## Request
Lines from the listing below that contain the string "moved" are to be reported.

## Given records
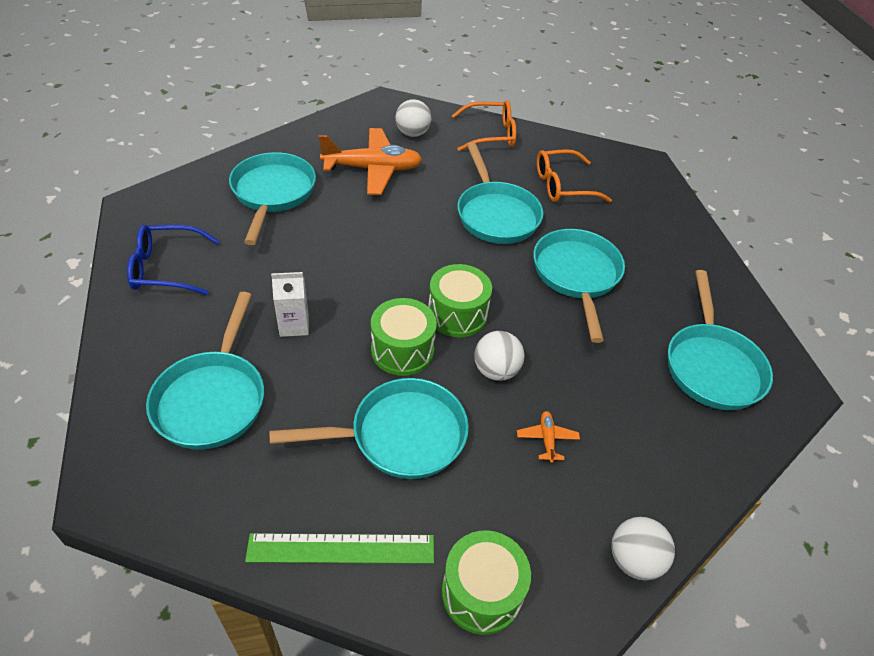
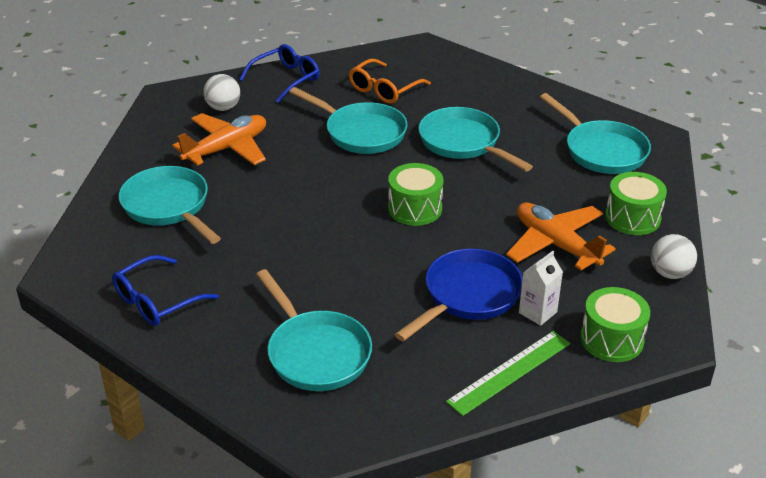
camera: 35 degrees left, 10 degrees down
turquoise pan [269,378,469,479] -> blue pan [395,248,523,342]
white carton [271,272,309,337] -> white carton moved to [519,251,563,326]
green drum [371,298,437,376] -> green drum moved to [605,172,667,235]
orange glasses [452,100,516,151] -> blue glasses [239,44,320,103]
white ball [474,331,524,381] -> none
orange plane [517,411,580,463] -> orange plane [506,203,616,271], size x2.37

## Completed task
white carton [271,272,309,337] -> white carton moved to [519,251,563,326]
green drum [371,298,437,376] -> green drum moved to [605,172,667,235]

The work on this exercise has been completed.